Locate every line below that contains the word "morado" and copy it.

Material provided:
──────
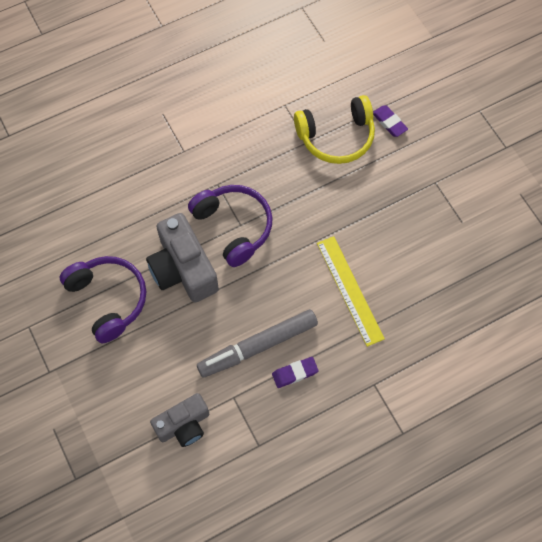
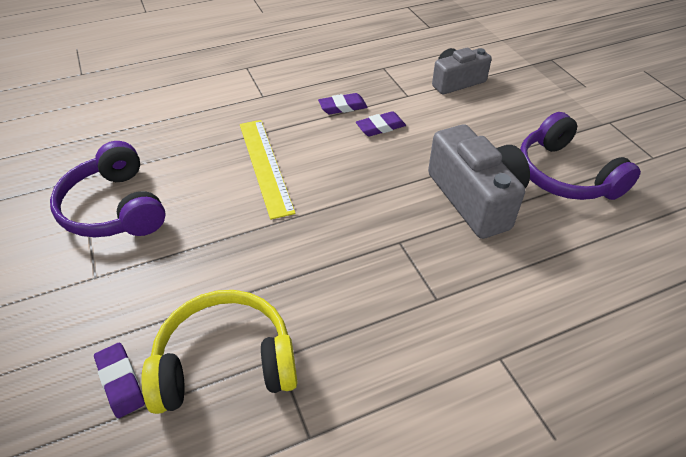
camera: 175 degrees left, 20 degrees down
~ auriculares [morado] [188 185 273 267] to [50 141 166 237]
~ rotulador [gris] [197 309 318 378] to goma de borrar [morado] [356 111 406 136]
──────
Output below:
~ auriculares [morado] [188 185 273 267] to [50 141 166 237]
~ rotulador [gris] [197 309 318 378] to goma de borrar [morado] [356 111 406 136]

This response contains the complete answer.